== The data ==
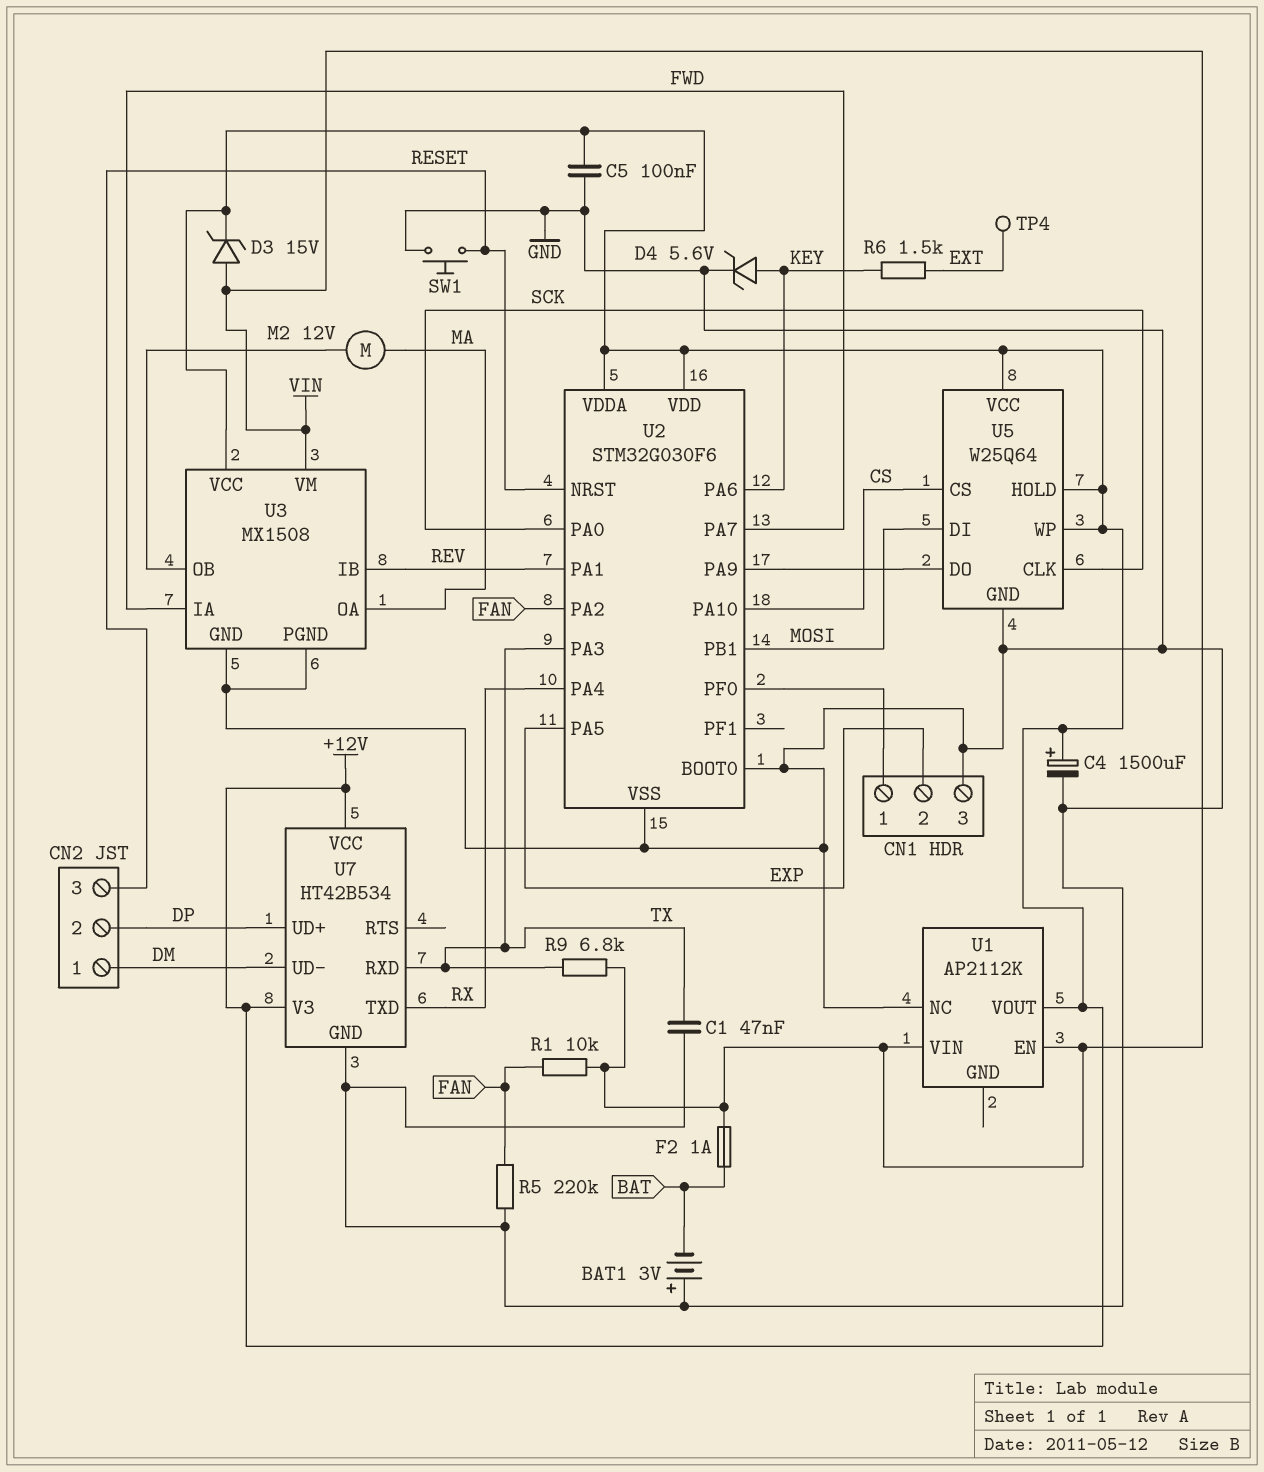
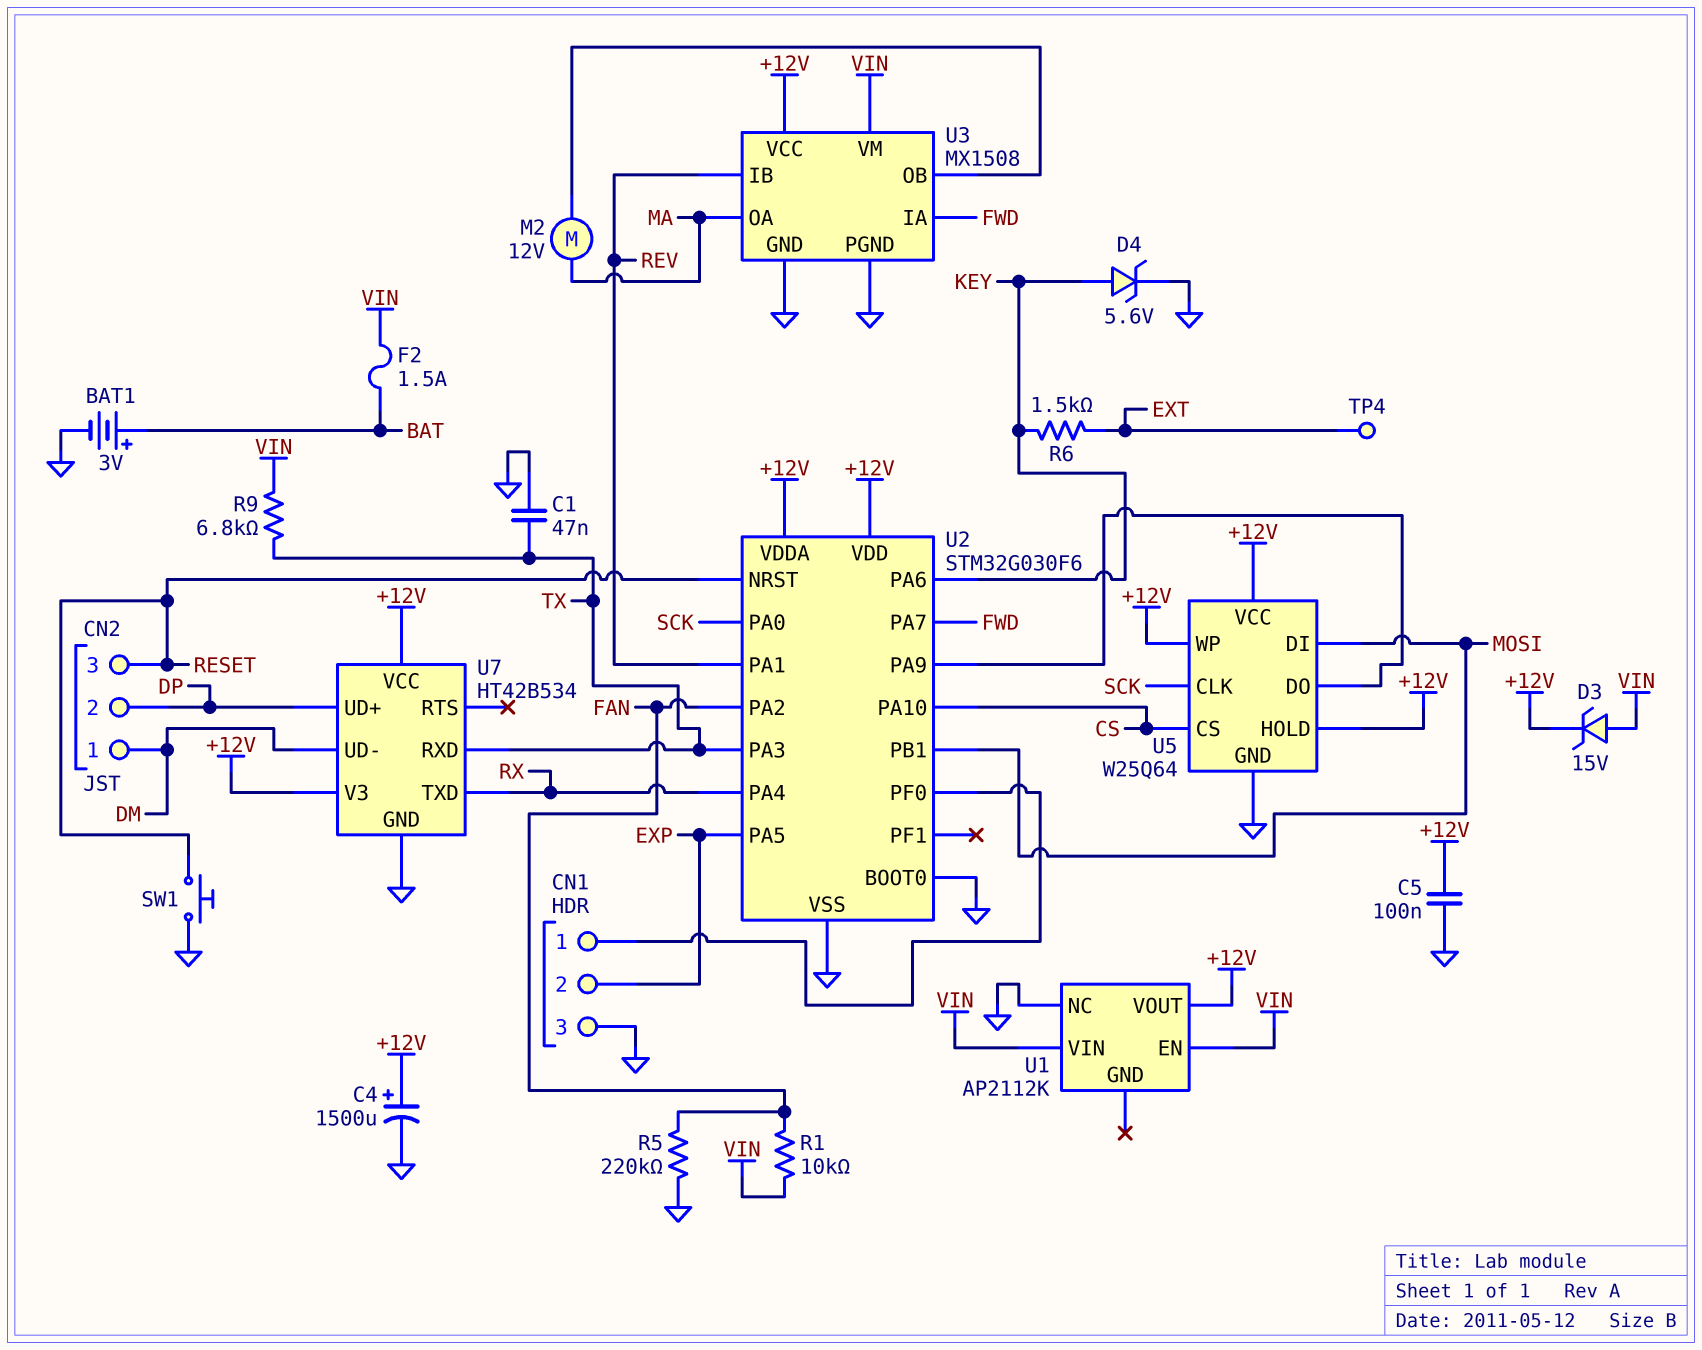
BAT1: 3V (plus GND, minus BAT) -> 3V (plus BAT, minus GND)
F2: 1A (BAT, VIN) -> 1.5A (BAT, VIN)

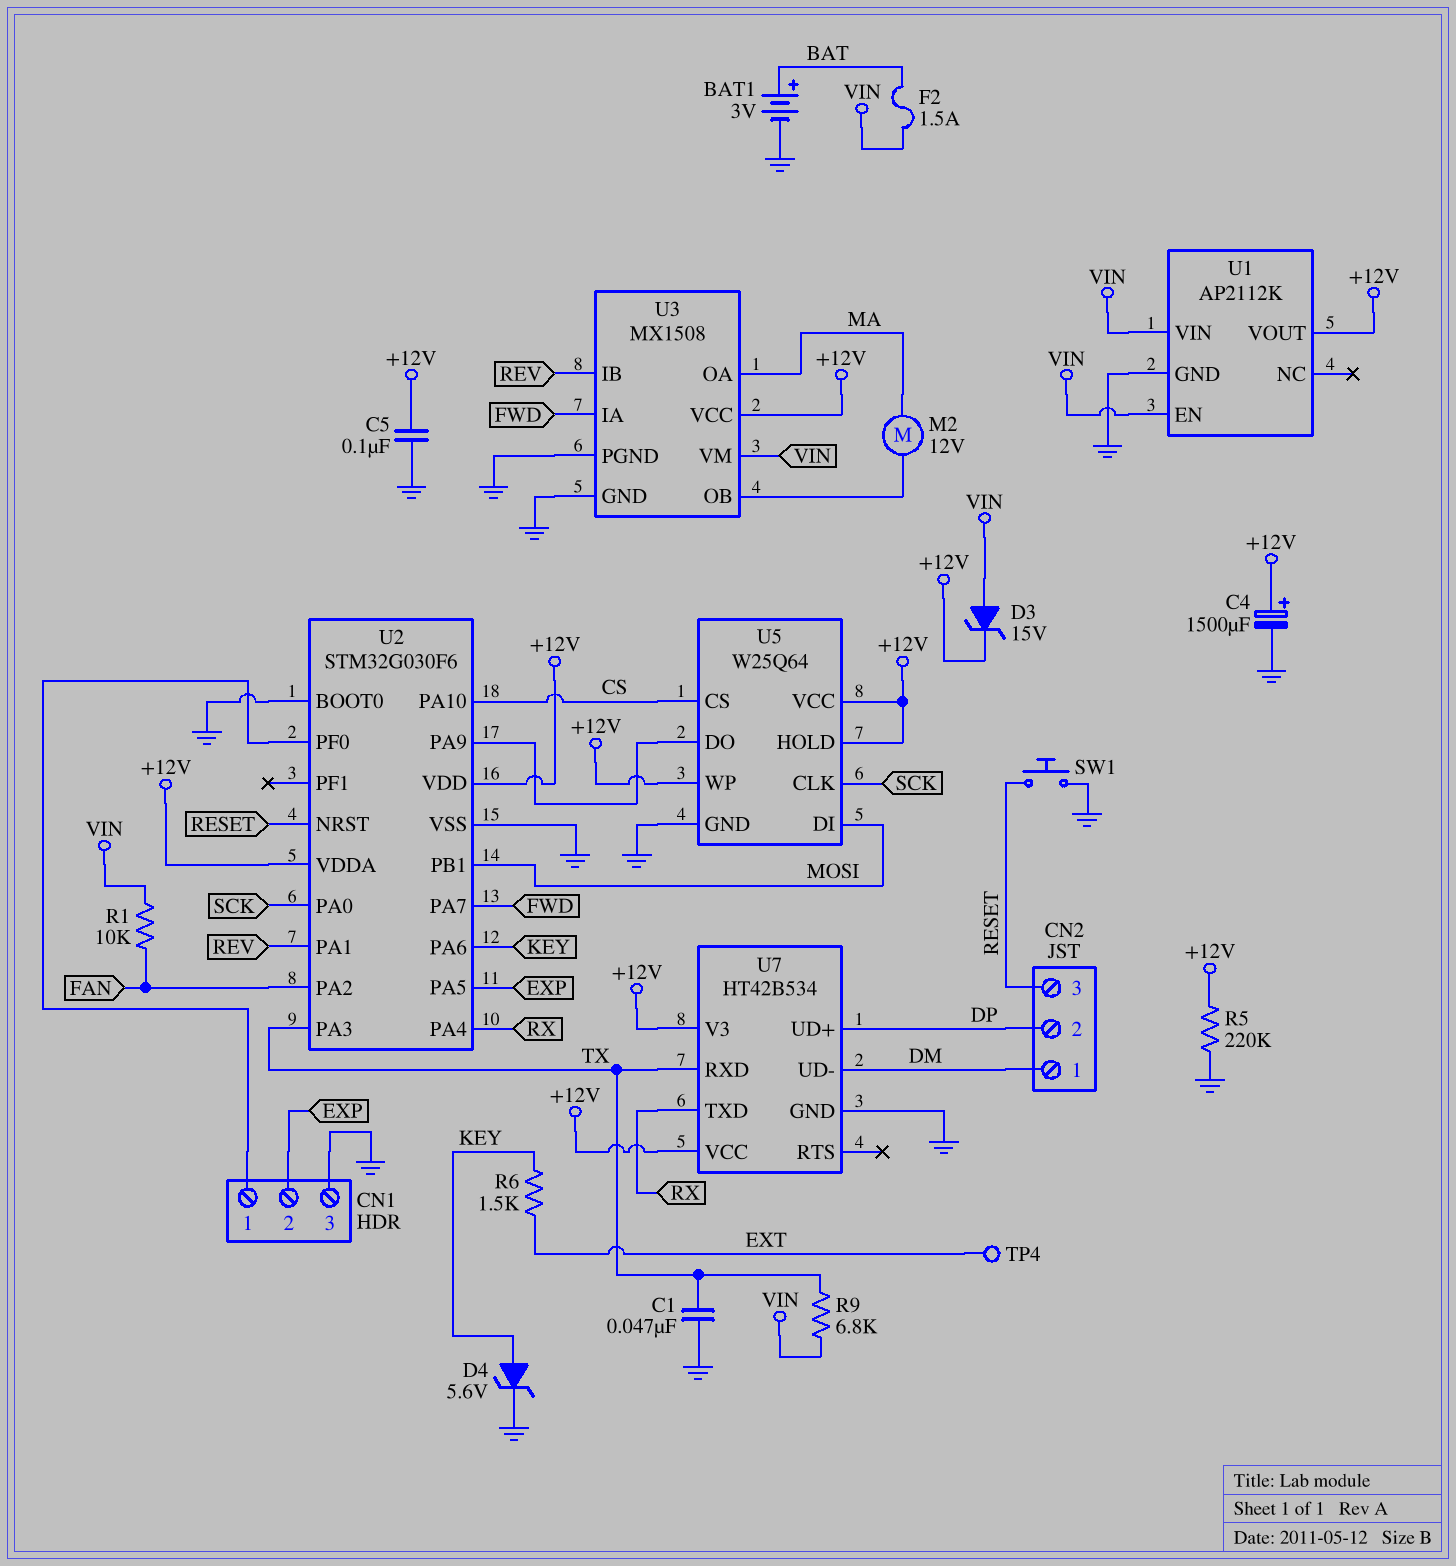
R5: 220k (FAN, GND) -> 220k (+12V, GND)
U1 pin GND: none -> GND
U1 pin NC: GND -> none

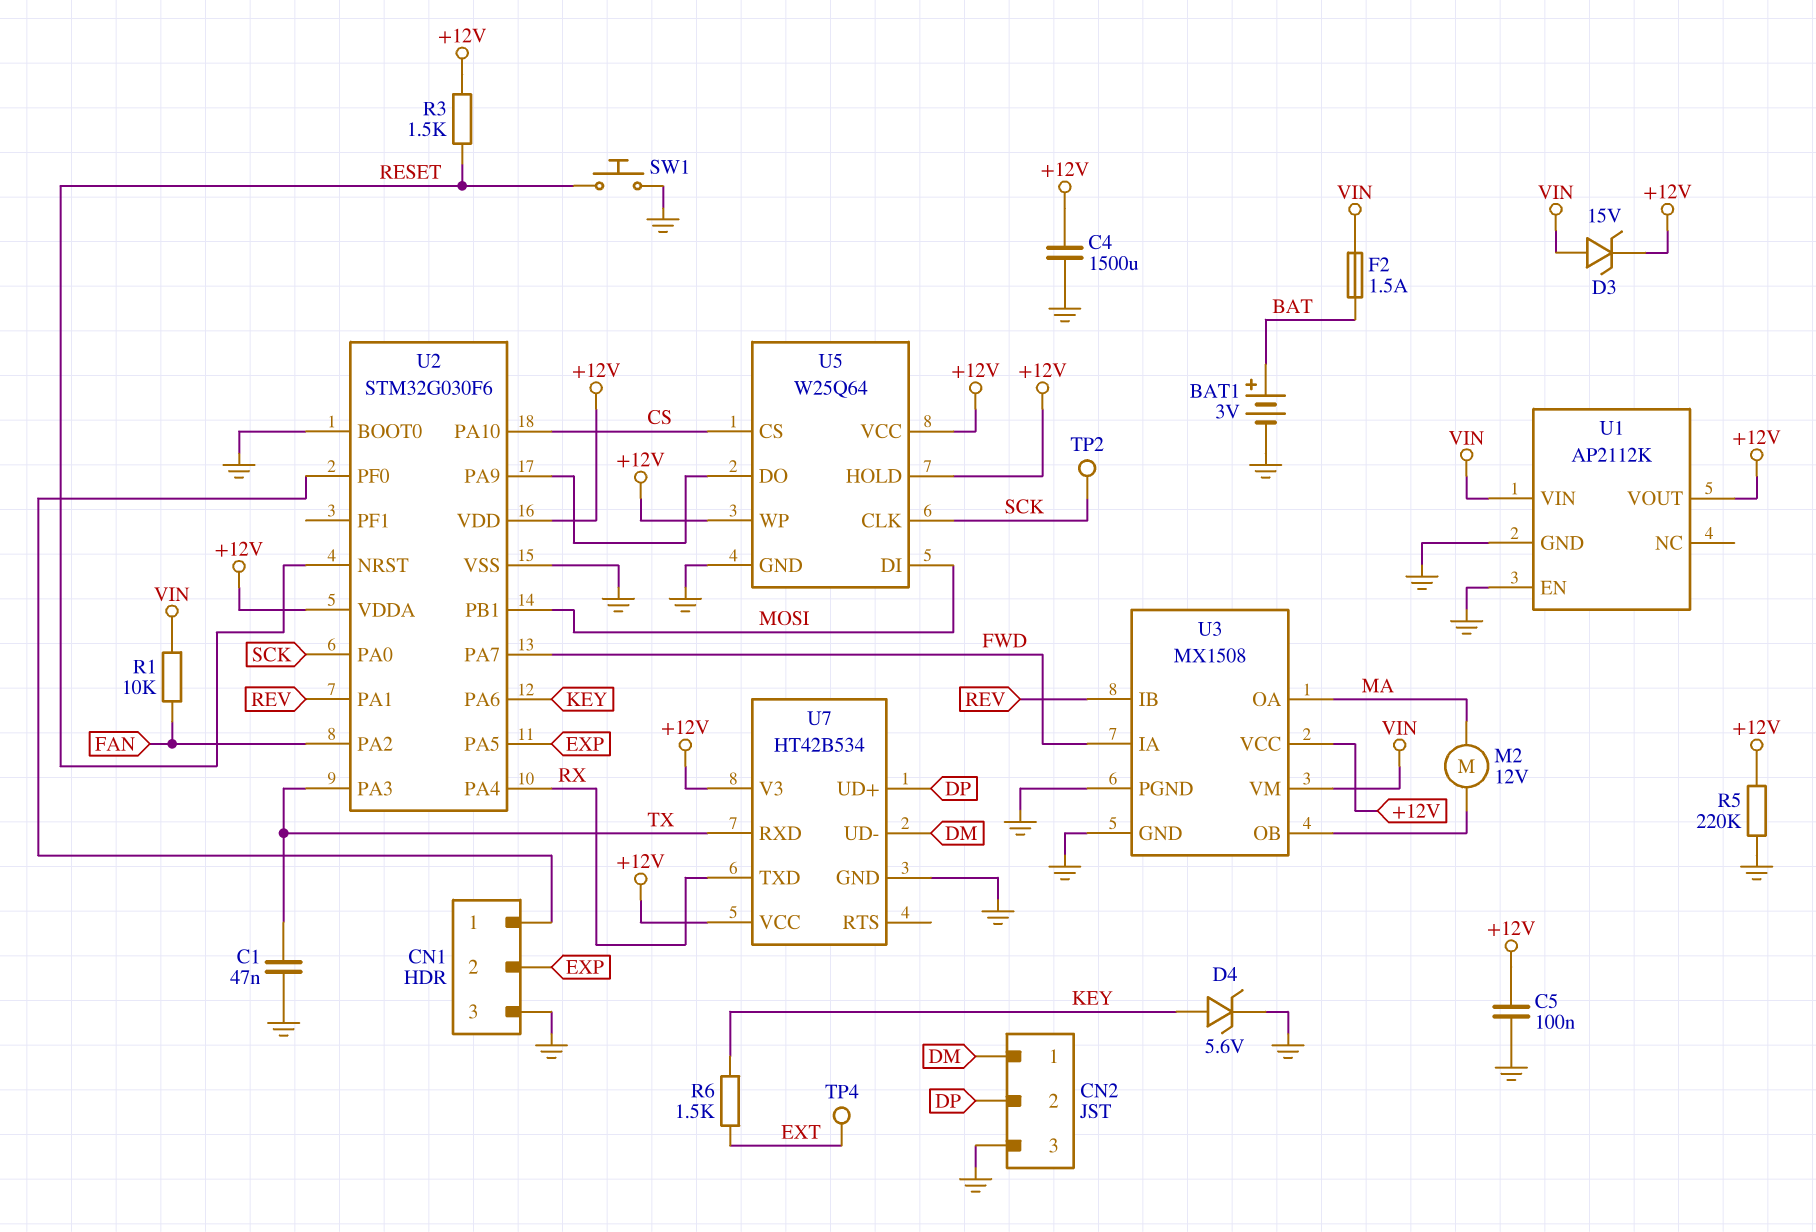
C4: 1500uF (plus +12V, minus GND) -> 1500uF (+12V, GND)
CN2 pin 3: RESET -> GND
R3: none -> 1.5k (+12V, RESET)
R9: 6.8k (TX, VIN) -> none
TP2: none -> test point (SCK)
U1 pin EN: VIN -> GND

== Exercise brief ==
Reproduce the data word for word without its images.

== Answer to the exercise ==
BAT1: 3V (plus GND, minus BAT) -> 3V (plus BAT, minus GND)
F2: 1A (BAT, VIN) -> 1.5A (BAT, VIN)

R5: 220k (FAN, GND) -> 220k (+12V, GND)
U1 pin GND: none -> GND
U1 pin NC: GND -> none

C4: 1500uF (plus +12V, minus GND) -> 1500uF (+12V, GND)
CN2 pin 3: RESET -> GND
R3: none -> 1.5k (+12V, RESET)
R9: 6.8k (TX, VIN) -> none
TP2: none -> test point (SCK)
U1 pin EN: VIN -> GND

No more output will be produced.